▶ INSTRUCTIONS TO FOLLOW
An exact copy of all the entries is needed, with no images in it.

+===+

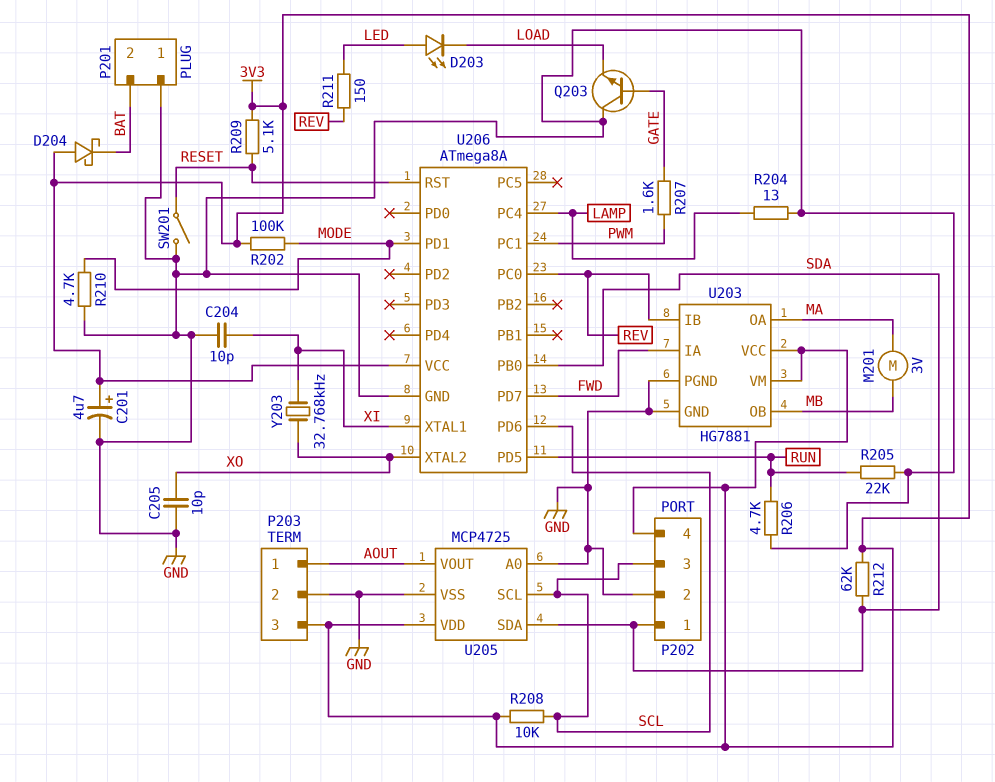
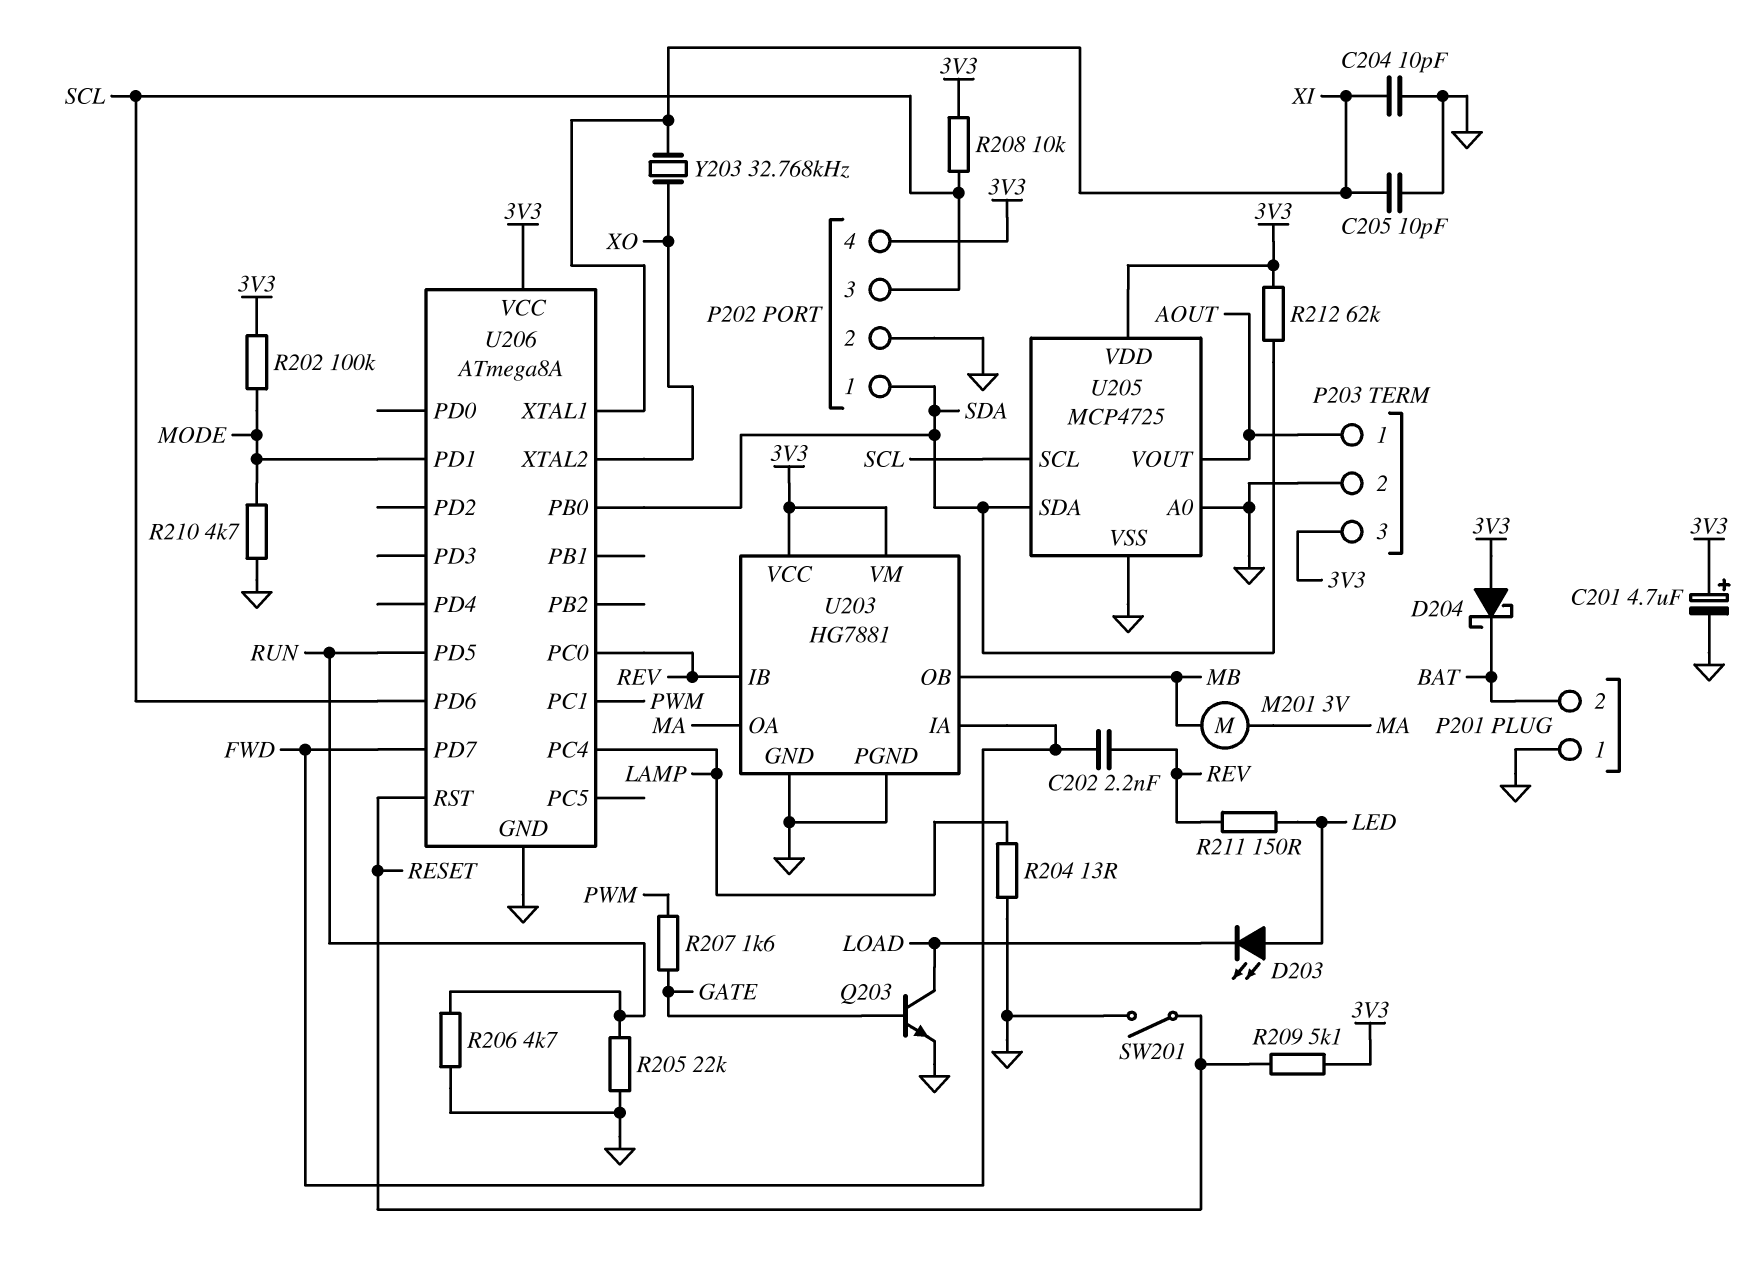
C202: none -> 2.2nF (FWD, REV)
C205: 10pF (GND, XO) -> 10pF (GND, XI)
Q203: NPN (B GATE, C GND, E LOAD) -> NPN (B GATE, C LOAD, E GND)

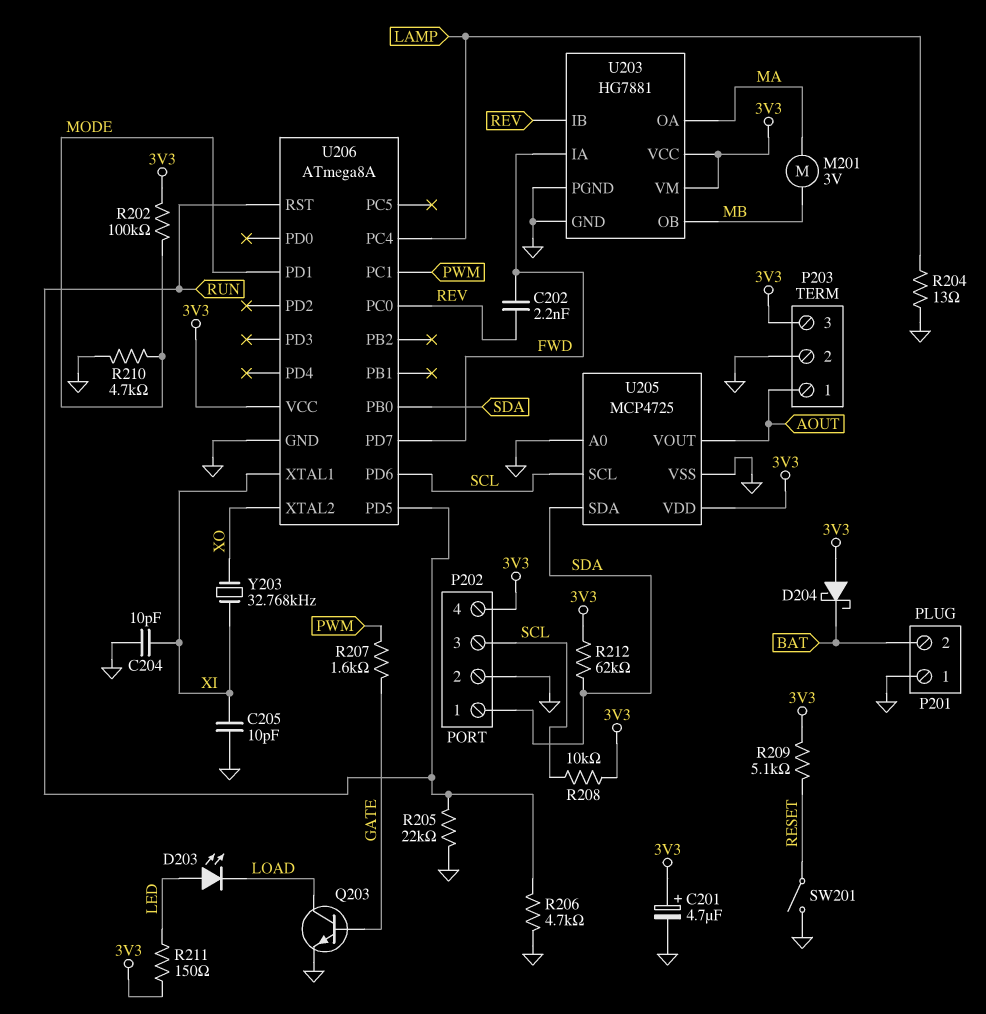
R211: 150 (LED, REV) -> 150 (3V3, LED)
U206 pin RST: RESET -> RUN

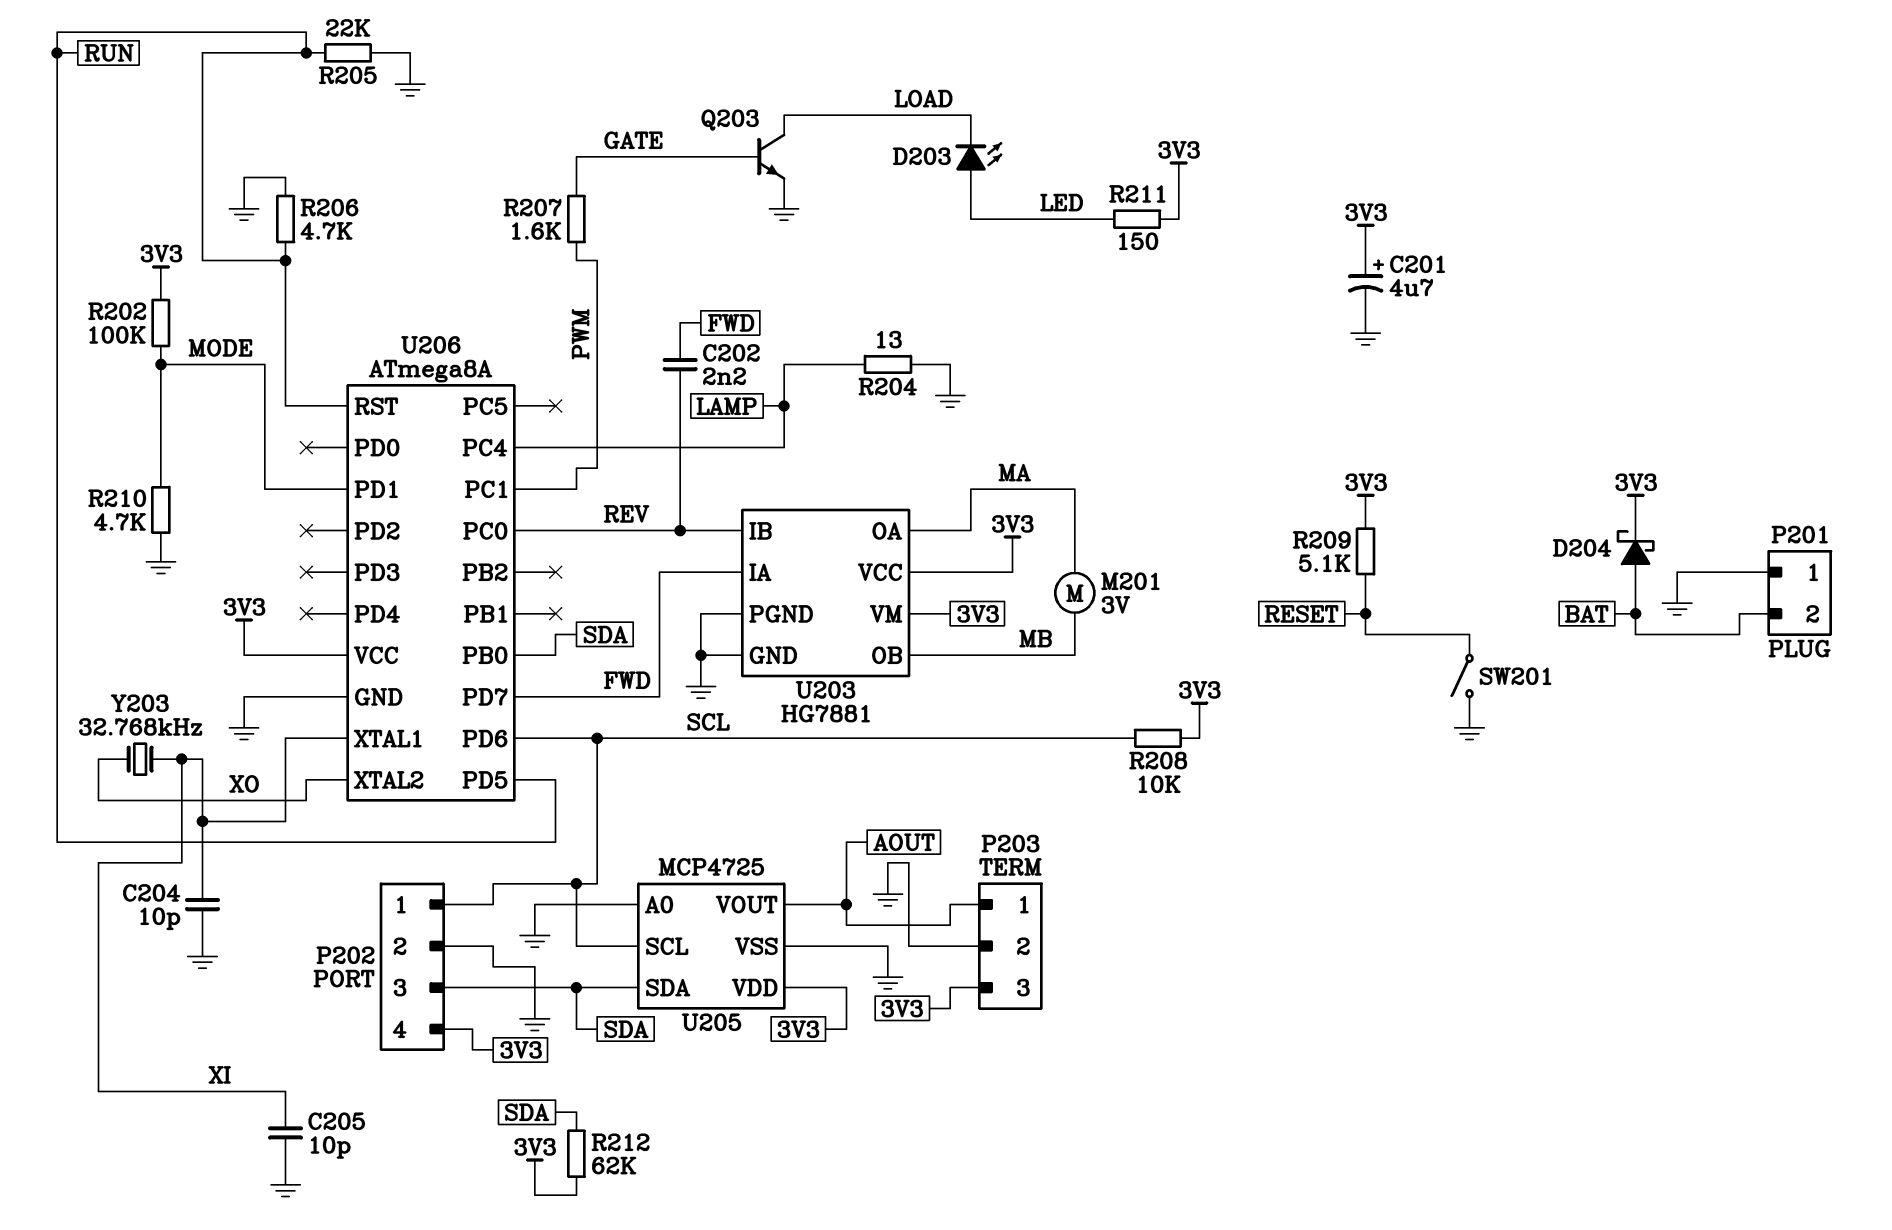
D204: schottky (A 3V3, K BAT) -> schottky (A BAT, K 3V3)
P202 pin 1: SDA -> SCL
P202 pin 3: SCL -> SDA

+===+

▶ REPLY
C202: none -> 2.2nF (FWD, REV)
C205: 10pF (GND, XO) -> 10pF (GND, XI)
Q203: NPN (B GATE, C GND, E LOAD) -> NPN (B GATE, C LOAD, E GND)

R211: 150 (LED, REV) -> 150 (3V3, LED)
U206 pin RST: RESET -> RUN

D204: schottky (A 3V3, K BAT) -> schottky (A BAT, K 3V3)
P202 pin 1: SDA -> SCL
P202 pin 3: SCL -> SDA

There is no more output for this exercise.